_REQUEST_
Rewrite each line of the material below as a numbered list, leaving out blank lines and the pictures.

[Stored data entries]
▬▬▬▬▬▬
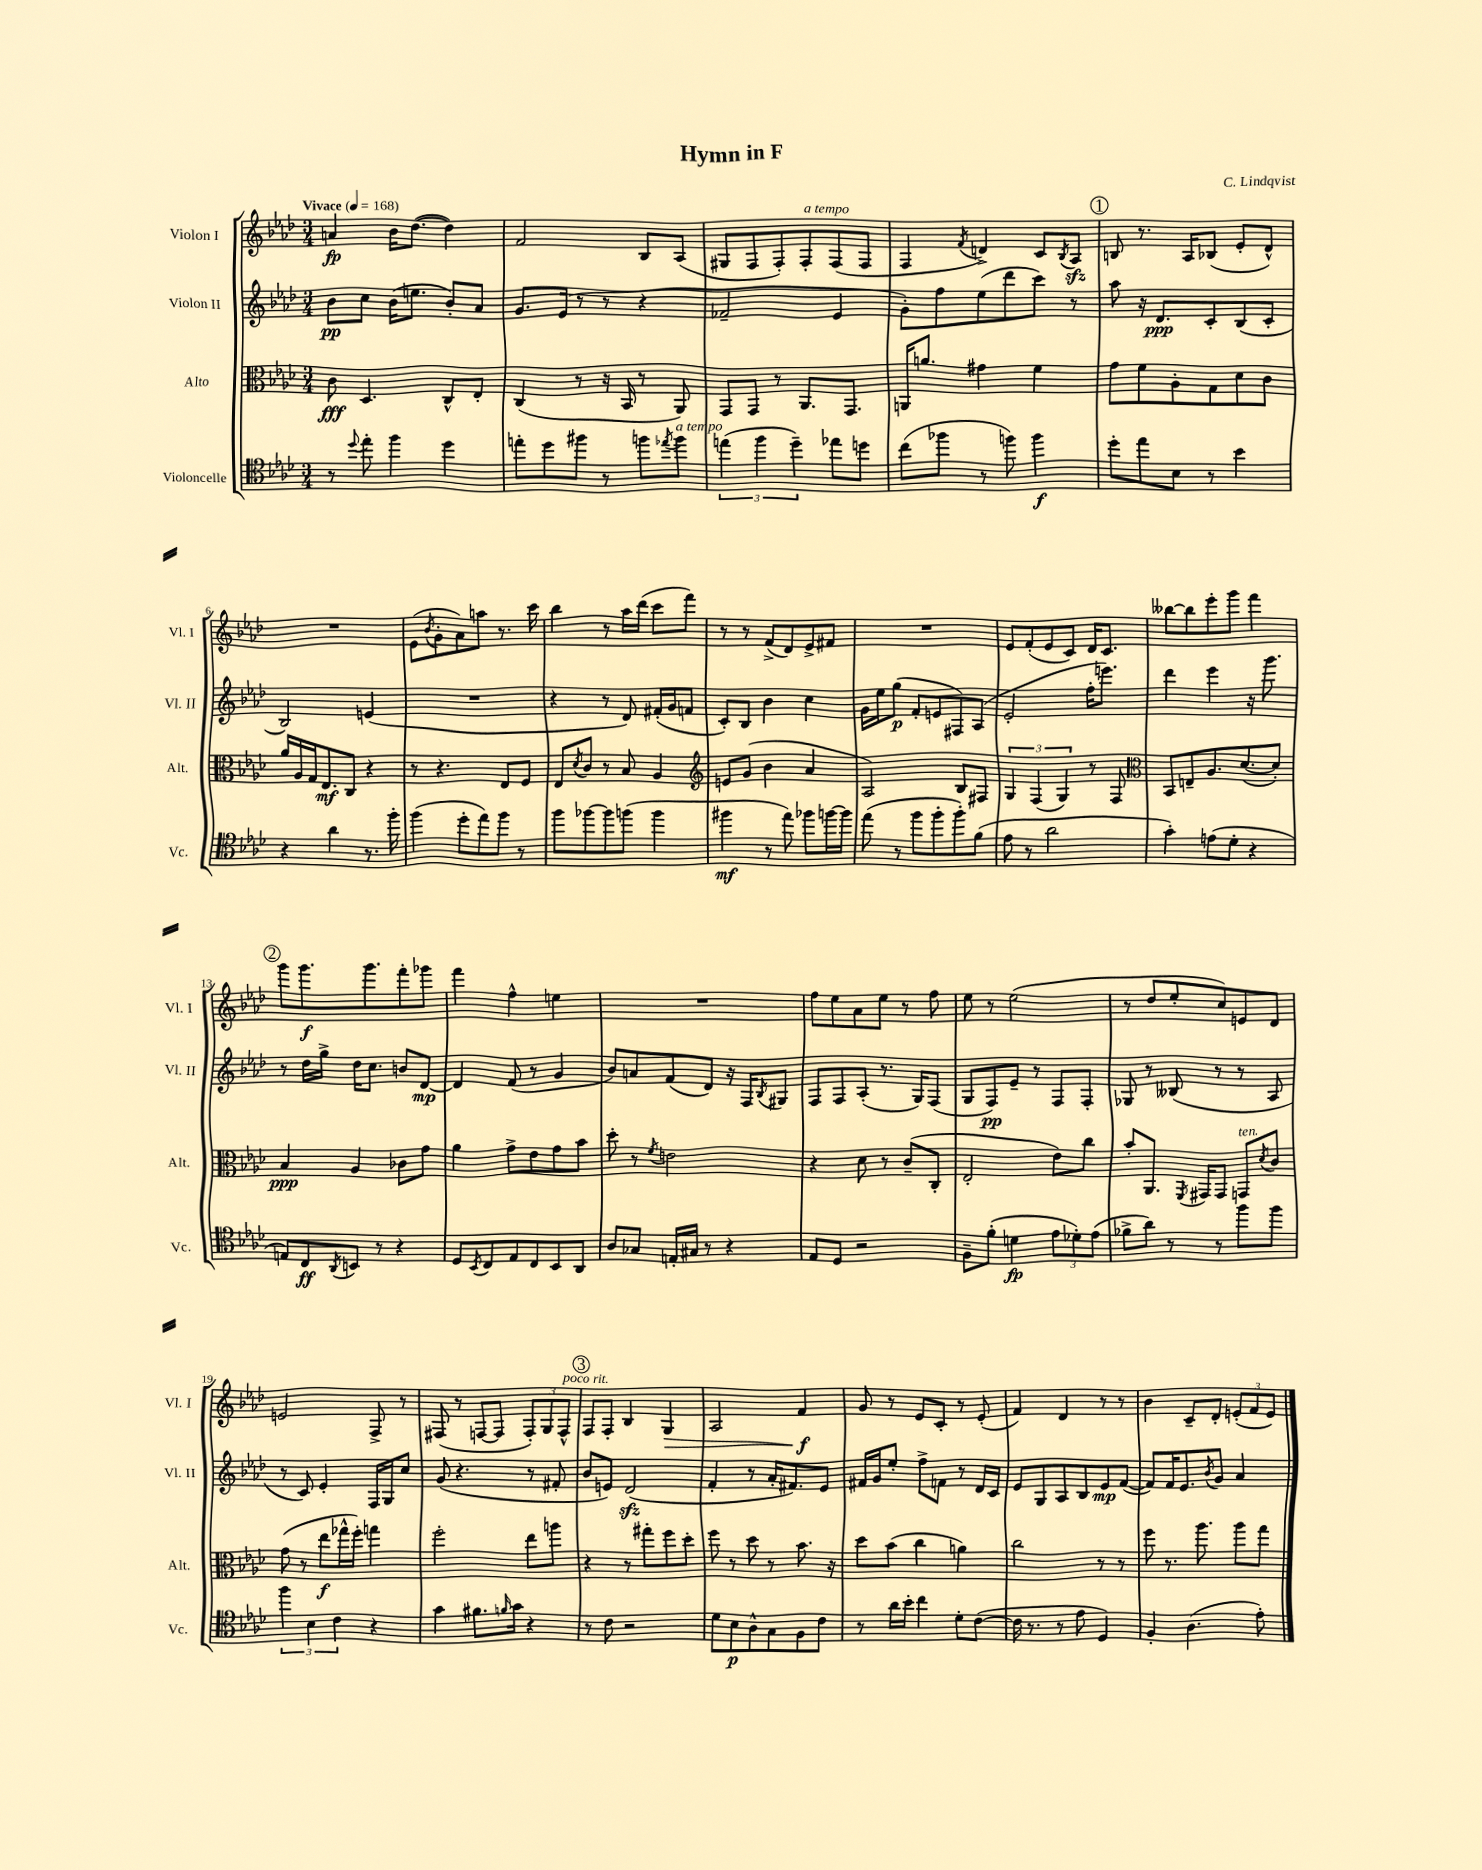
\header { title = "Hymn in F" composer = "C. Lindqvist" }
<<
\new StaffGroup <<
\new Staff = "s0" \with { instrumentName = "Violon I" shortInstrumentName = "Vl. I" } {
    \clef treble \key aes \major \numericTimeSignature \time 3/4 \tempo "Vivace" 4 = 168
    a'4\fp bes'16 des''8.~( des''4) |
    f'2 bes8 aes8( |
    gis8 f8 f8-.) f8-.^\markup { \italic "a tempo" } f8( f8 |
    f4 \acciaccatura { f'8 } d'4->) c'8 \acciaccatura { bes8 } aes8\sfz |
    \mark \markup { \circle "1" } b8 r8. aes16 bes8( ees'8-. des'8-^) |
    R2. |
    ees'8( \acciaccatura { bes'8 } g'8-. aes'8) a''8 r8. c'''16 |
    bes''4 r8 aes''16 des'''16( c'''8 f'''8) |
    r8 r8 f'8->( des'8) ees'8-> fis'8 |
    R2. |
    ees'8 f'8-.( ees'8 c'8) des'16 c'8. |
    beses''8~ beses''8 ees'''8-. g'''8 f'''4 |
    \mark \markup { \circle "2" } g'''8 g'''8.\f g'''8. f'''8-. ges'''8 |
    f'''4 f''4-^ e''4 |
    R2. |
    f''8 ees''8 aes'8 ees''8 r8 f''8 |
    ees''8 r8 ees''2( |
    r8 des''8 ees''8-. c''8) e'8 des'8 |
    e'2 f8-> r8 |
    fis8( r8 f8~ f8 \tuplet 3/2 { f8-.) g8 f8-^^\markup { \italic "poco rit." } } |
    \mark \markup { \circle "3" } f8 f8-. bes4 g4\> |
    aes2 f'4\f\! |
    g'8 r8 ees'8 c'8-. r8 ees'8-.( |
    f'4) des'4 r8 r8 |
    bes'4 c'8-- des'8-. \tuplet 3/2 { e'8-.( f'8 e'8) } \bar "|." |
}
\new Staff = "s1" \with { instrumentName = "Violon II" shortInstrumentName = "Vl. II" } {
    \clef treble \key aes \major \numericTimeSignature \time 3/4
    bes'8\pp c''8 bes'16( e''8. bes'8-.) aes'8 |
    g'8. ees'16( r8 r8 r4 |
    fes'2-- ees'4 |
    g'8-.) f''8 ees''8( des'''8 c'''8) r8 |
    \mark \markup { \circle "1" } aes''8 r16 des'8.\ppp c'8-. bes8( c'8-. |
    bes2) e'4( |
    R2. |
    r4 r8 des'8) fis'16-.( g'16 f'8 |
    c'8-.) bes8 bes'4 c''4 |
    g'16 ees''16 g''8\p( f'8-. e'8 fis8) aes8( |
    ees'2-. f''16-. e'''8.) |
    des'''4 ees'''4 r16 g'''8. |
    \mark \markup { \circle "2" } r8 des''16 g''16-> des''16 c''8. b'8 des'8~\mp |
    des'4 f'8( r8 g'4 |
    bes'8) a'8 f'8( des'8) r16 f16 \acciaccatura { bes8 } gis8 |
    f8 f8 aes8-.( r8. g16) f8( |
    g8 f8\pp) ees'8-- r8 f8 f8-. |
    ges8 r8 beses8( r8 r8 aes8 |
    r8 c'8) ees'4-. f16 g16 c''8 |
    g'8( r4. r8 fis'8-. |
    \mark \markup { \circle "3" } bes'8 e'8) des'2\sfz( |
    f'4-. r8 aes'16-. fis'8.) ees'8 |
    fis'16 g'16 ees''8-. f''8-> f'8 r8 des'16 c'16 |
    ees'8 g8 aes8 bes8 ees'8\mp f'8~( |
    f'8) f'16 ees'8. \acciaccatura { bes'8 } g'8 aes'4 \bar "|." |
}
\new Staff = "s2" \with { instrumentName = "Alto" shortInstrumentName = "Alt." } {
    \clef alto \key aes \major \numericTimeSignature \time 3/4
    c'8\fff des4. c8-^ ees8-. |
    c4( r8 r16 bes,16 r8 aes,8) |
    g,8 g,8 r8 aes,8. g,8. |
    a,16 a'8. gis'4 f'4 |
    \mark \markup { \circle "1" } g'8 f'8 aes8-. g8 des'8 c'8 |
    aes'16 aes16 g16 ees8.\mf c8 r4 |
    r8 r4. ees8 f8 |
    ees8 \acciaccatura { des'8 } c'8 r8 bes8 aes4 |
    \clef treble e'8 g'8( bes'4 aes'4 |
    aes2) bes8 fis8 |
    \tuplet 3/2 { g4 f4( g4) } r8 f8 |
    \clef alto bes,8 e8-- aes8. des'8.~( des'8-.) |
    \mark \markup { \circle "2" } bes4\ppp aes4 ces'8 g'8 |
    aes'4 g'8-> ees'8 g'8 bes'8 |
    des''8-. r8 \acciaccatura { f'8 } e'2 |
    r4 des'8 r8 c'8--( c8-. |
    ees2-. ees'8) c''8 |
    bes'8-. aes,8. \acciaccatura { f,8 } gis,16 gis,8 g,8^\markup { \italic "ten." } \acciaccatura { des'8 } c'8 |
    g'8( r8 ees''8\f ges''16-^ f''16-.) g''4 |
    f''2-. ees''8 a''8 |
    \mark \markup { \circle "3" } r4 r8 gis''8-. f''8 des''8-. |
    f''8 r8 des''8 r8 bes'8. r16 |
    des''8 bes'8( c''4 a'4) |
    c''2 r8 r8 |
    f''8 r8. aes''8. aes''8 g''8 \bar "|." |
}
\new Staff = "s3" \with { instrumentName = "Violoncelle" shortInstrumentName = "Vc." } {
    \clef tenor \key aes \major \numericTimeSignature \time 3/4
    r8 \appoggiatura { des''8 } ees''8-. f''4 des''4 |
    e''8-. des''8 fis''8 r8 f''8 \acciaccatura { ees''8 } f''8^\markup { \italic "a tempo" } |
    \tuplet 3/2 { e''4( f''4 des''4--) } ees''8 d''8 |
    c''8( fes''8 r8 f''8) f''4\f |
    \mark \markup { \circle "1" } des''8-. ees''8 bes8 r8 bes'4 |
    r4 aes'4 r8. f''16-. |
    f''4( des''8-. ees''8) f''8 r8 |
    f''8 fes''8~ fes''8 f''8( f''4 |
    fis''4\mf r8 ees''8) fes''8 f''16~ f''16 |
    ees''8( r8 f''8 f''8-. f''8-.) f'8( |
    ees'8 r8 aes'2 |
    g'4-.) e'8( des'8-. r4 |
    \mark \markup { \circle "2" } e8) c8\ff \acciaccatura { aes,8 } b,8 r8 r4 |
    des8 \acciaccatura { bes,8 } c8 ees8 c8 bes,8 aes,8 |
    aes8 ges8 e16-. gis16 r8 r4 |
    ees8 des8 r2 |
    f8-- f'8-.( d'4\fp \tuplet 3/2 { ees'8 des'8-.) ees'8( } |
    fes'8-> aes'8) r8 r8 f''8 f''8 |
    \tuplet 3/2 { f''4 bes4 c'4 } r4 |
    g'4 fis'8. \grace { f'16 } g'16 r4 |
    \mark \markup { \circle "3" } r8 c'8 r2 |
    des'8 bes8\p aes8-^ g8 f8 c'8 |
    r8 aes'16 bes'16-. c''4 des'8-. c'8~( |
    c'16 r8. r8 ees'8 des4) |
    f4-. aes4.( ees'8-.) \bar "|." |
}
>>
>>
▬▬▬▬▬▬
_EXERCISE RESPONSE_
1. \header { title = "Hymn in F" composer = "C. Lindqvist" }
2. <<
3. \new StaffGroup <<
4. \new Staff = "s0" \with { instrumentName = "Violon I" shortInstrumentName = "Vl. I" } {
5.     \clef treble \key aes \major \numericTimeSignature \time 3/4 \tempo "Vivace" 4 = 168
6.     a'4\fp bes'16 des''8.~( des''4) |
7.     f'2 bes8 aes8( |
8.     gis8 f8 f8-.) f8-.^\markup { \italic "a tempo" } f8( f8 |
9.     f4 \acciaccatura { f'8 } d'4->) c'8 \acciaccatura { bes8 } aes8\sfz |
10.     \mark \markup { \circle "1" } b8 r8. aes16 bes8( ees'8-. des'8-^) |
11.     R2. |
12.     ees'8( \acciaccatura { bes'8 } g'8-. aes'8) a''8 r8. c'''16 |
13.     bes''4 r8 aes''16 des'''16( c'''8 f'''8) |
14.     r8 r8 f'8->( des'8) ees'8-> fis'8 |
15.     R2. |
16.     ees'8 f'8-.( ees'8 c'8) des'16 c'8. |
17.     beses''8~ beses''8 ees'''8-. g'''8 f'''4 |
18.     \mark \markup { \circle "2" } g'''8 g'''8.\f g'''8. f'''8-. ges'''8 |
19.     f'''4 f''4-^ e''4 |
20.     R2. |
21.     f''8 ees''8 aes'8 ees''8 r8 f''8 |
22.     ees''8 r8 ees''2( |
23.     r8 des''8 ees''8-. c''8) e'8 des'8 |
24.     e'2 f8-> r8 |
25.     fis8( r8 f8~ f8 \tuplet 3/2 { f8-.) g8 f8-^^\markup { \italic "poco rit." } } |
26.     \mark \markup { \circle "3" } f8 f8-. bes4 g4\> |
27.     aes2 f'4\f\! |
28.     g'8 r8 ees'8 c'8-. r8 ees'8-.( |
29.     f'4) des'4 r8 r8 |
30.     bes'4 c'8-- des'8-. \tuplet 3/2 { e'8-.( f'8 e'8) } \bar "|." |
31. }
32. \new Staff = "s1" \with { instrumentName = "Violon II" shortInstrumentName = "Vl. II" } {
33.     \clef treble \key aes \major \numericTimeSignature \time 3/4
34.     bes'8\pp c''8 bes'16( e''8. bes'8-.) aes'8 |
35.     g'8. ees'16( r8 r8 r4 |
36.     fes'2-- ees'4 |
37.     g'8-.) f''8 ees''8( des'''8 c'''8) r8 |
38.     \mark \markup { \circle "1" } aes''8 r16 des'8.\ppp c'8-. bes8( c'8-. |
39.     bes2) e'4( |
40.     R2. |
41.     r4 r8 des'8) fis'16-.( g'16 f'8 |
42.     c'8-.) bes8 bes'4 c''4 |
43.     g'16 ees''16 g''8\p( f'8-. e'8 fis8) aes8( |
44.     ees'2-. f''16-. e'''8.) |
45.     des'''4 ees'''4 r16 g'''8. |
46.     \mark \markup { \circle "2" } r8 des''16 g''16-> des''16 c''8. b'8 des'8~\mp |
47.     des'4 f'8( r8 g'4 |
48.     bes'8) a'8 f'8( des'8) r16 f16 \acciaccatura { bes8 } gis8 |
49.     f8 f8 aes8-.( r8. g16) f8( |
50.     g8 f8\pp) ees'8-- r8 f8 f8-. |
51.     ges8 r8 beses8( r8 r8 aes8 |
52.     r8 c'8) ees'4-. f16 g16 c''8 |
53.     g'8( r4. r8 fis'8-. |
54.     \mark \markup { \circle "3" } bes'8 e'8) des'2\sfz( |
55.     f'4-. r8 aes'16-. fis'8.) ees'8 |
56.     fis'16 g'16 ees''8-. f''8-> f'8 r8 des'16 c'16 |
57.     ees'8 g8 aes8 bes8 ees'8\mp f'8~( |
58.     f'8) f'16 ees'8. \acciaccatura { bes'8 } g'8 aes'4 \bar "|." |
59. }
60. \new Staff = "s2" \with { instrumentName = "Alto" shortInstrumentName = "Alt." } {
61.     \clef alto \key aes \major \numericTimeSignature \time 3/4
62.     c'8\fff des4. c8-^ ees8-. |
63.     c4( r8 r16 bes,16 r8 aes,8) |
64.     g,8 g,8 r8 aes,8. g,8. |
65.     a,16 a'8. gis'4 f'4 |
66.     \mark \markup { \circle "1" } g'8 f'8 aes8-. g8 des'8 c'8 |
67.     aes'16 aes16 g16 ees8.\mf c8 r4 |
68.     r8 r4. ees8 f8 |
69.     ees8 \acciaccatura { des'8 } c'8 r8 bes8 aes4 |
70.     \clef treble e'8 g'8( bes'4 aes'4 |
71.     aes2) bes8 fis8 |
72.     \tuplet 3/2 { g4 f4( g4) } r8 f8 |
73.     \clef alto bes,8 e8-- aes8. des'8.~( des'8-.) |
74.     \mark \markup { \circle "2" } bes4\ppp aes4 ces'8 g'8 |
75.     aes'4 g'8-> ees'8 g'8 bes'8 |
76.     des''8-. r8 \acciaccatura { f'8 } e'2 |
77.     r4 des'8 r8 c'8--( c8-. |
78.     ees2-. ees'8) c''8 |
79.     bes'8-. aes,8. \acciaccatura { f,8 } gis,16 gis,8 g,8^\markup { \italic "ten." } \acciaccatura { des'8 } c'8 |
80.     g'8( r8 ees''8\f ges''16-^ f''16-.) g''4 |
81.     f''2-. ees''8 a''8 |
82.     \mark \markup { \circle "3" } r4 r8 gis''8-. f''8 des''8-. |
83.     f''8 r8 des''8 r8 bes'8. r16 |
84.     des''8 bes'8( c''4 a'4) |
85.     c''2 r8 r8 |
86.     f''8 r8. aes''8. aes''8 g''8 \bar "|." |
87. }
88. \new Staff = "s3" \with { instrumentName = "Violoncelle" shortInstrumentName = "Vc." } {
89.     \clef tenor \key aes \major \numericTimeSignature \time 3/4
90.     r8 \appoggiatura { des''8 } ees''8-. f''4 des''4 |
91.     e''8-. des''8 fis''8 r8 f''8 \acciaccatura { ees''8 } f''8^\markup { \italic "a tempo" } |
92.     \tuplet 3/2 { e''4( f''4 des''4--) } ees''8 d''8 |
93.     c''8( fes''8 r8 f''8) f''4\f |
94.     \mark \markup { \circle "1" } des''8-. ees''8 bes8 r8 bes'4 |
95.     r4 aes'4 r8. f''16-. |
96.     f''4( des''8-. ees''8) f''8 r8 |
97.     f''8 fes''8~ fes''8 f''8( f''4 |
98.     fis''4\mf r8 ees''8) fes''8 f''16~ f''16 |
99.     ees''8( r8 f''8 f''8-. f''8-.) f'8( |
100.     ees'8 r8 aes'2 |
101.     g'4-.) e'8( des'8-. r4 |
102.     \mark \markup { \circle "2" } e8) c8\ff \acciaccatura { aes,8 } b,8 r8 r4 |
103.     des8 \acciaccatura { bes,8 } c8 ees8 c8 bes,8 aes,8 |
104.     aes8 ges8 e16-. gis16 r8 r4 |
105.     ees8 des8 r2 |
106.     f8-- f'8-.( d'4\fp \tuplet 3/2 { ees'8 des'8-.) ees'8( } |
107.     fes'8-> aes'8) r8 r8 f''8 f''8 |
108.     \tuplet 3/2 { f''4 bes4 c'4 } r4 |
109.     g'4 fis'8. \grace { f'16 } g'16 r4 |
110.     \mark \markup { \circle "3" } r8 c'8 r2 |
111.     des'8 bes8\p aes8-^ g8 f8 c'8 |
112.     r8 aes'16 bes'16-. c''4 des'8-. c'8~( |
113.     c'16 r8. r8 ees'8 des4) |
114.     f4-. aes4.( ees'8-.) \bar "|." |
115. }
116. >>
117. >>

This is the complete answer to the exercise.